> WORK INSTRUCTION
Working through the lines below, return each one that holds "GATE".

> DATASET EXCERPTS
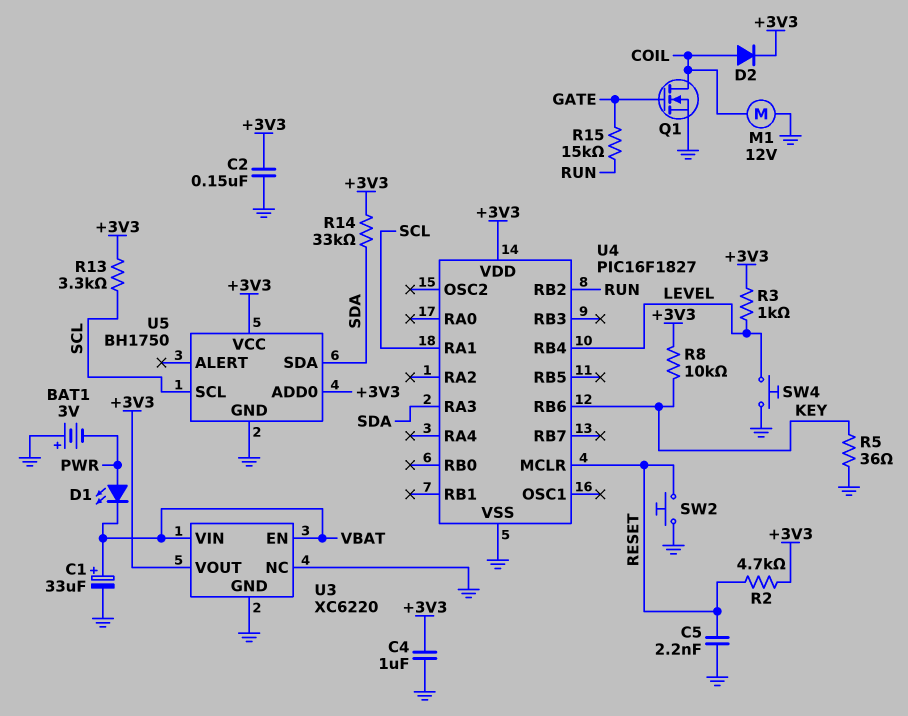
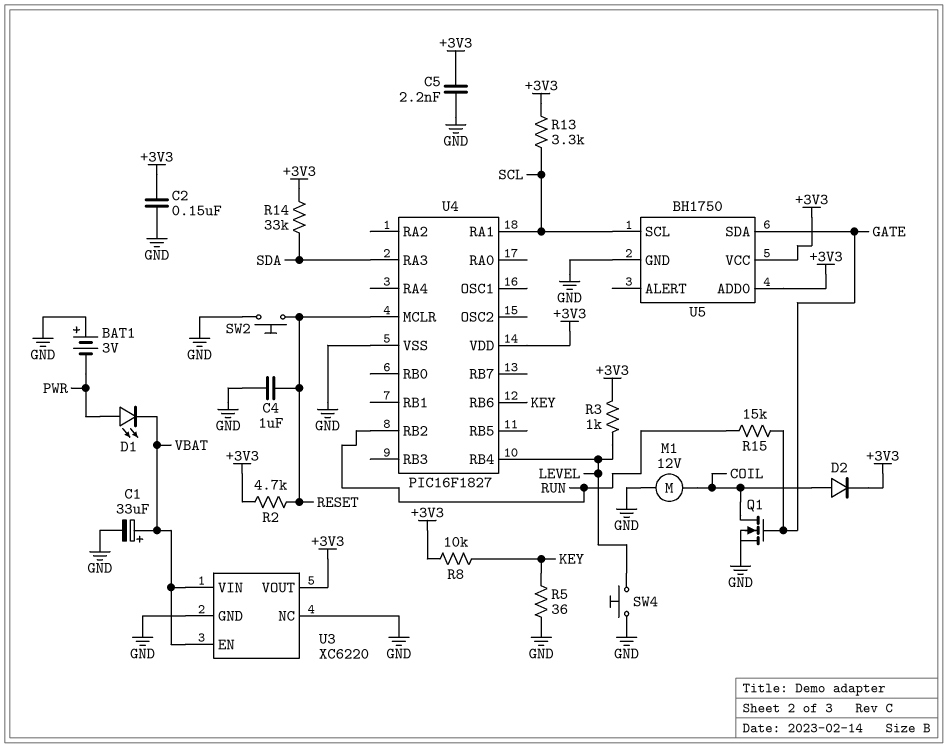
C4: 1uF (+3V3, GND) -> 1uF (GND, RESET)
C5: 2.2nF (GND, RESET) -> 2.2nF (+3V3, GND)
U5 pin SDA: SDA -> GATE

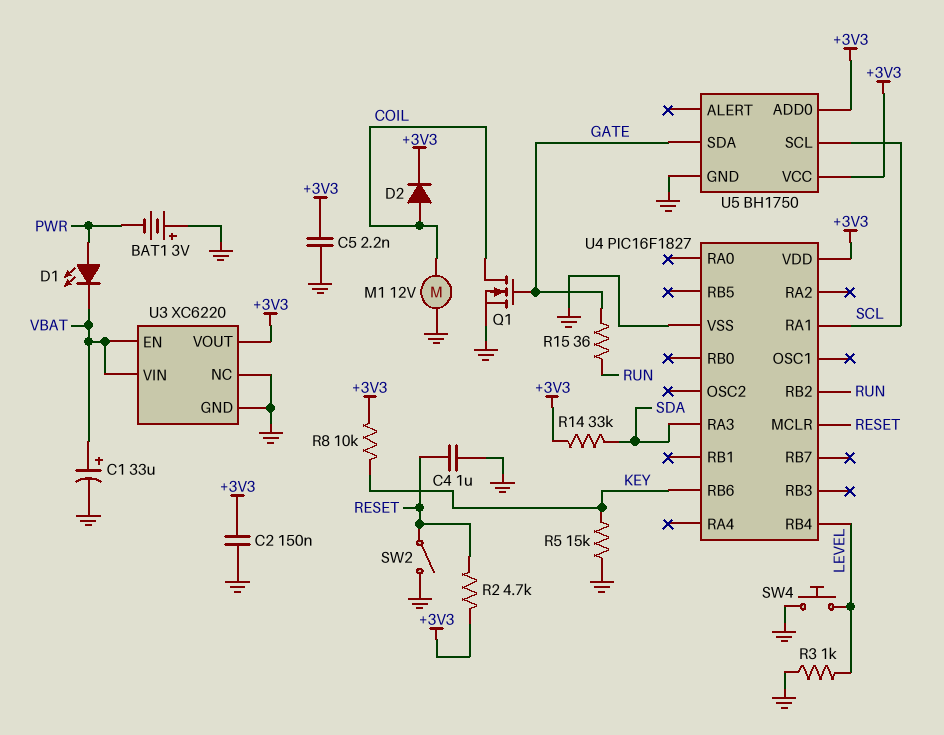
R3: 1k (+3V3, LEVEL) -> 1k (GND, LEVEL)
R5: 36 (GND, KEY) -> 15k (GND, KEY)
R13: 3.3k (+3V3, SCL) -> none
R15: 15k (GATE, RUN) -> 36 (GATE, RUN)
SW2: button (GND, RESET) -> switch (GND, RESET)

> RESULT
U5 pin SDA: SDA -> GATE
R15: 15k (GATE, RUN) -> 36 (GATE, RUN)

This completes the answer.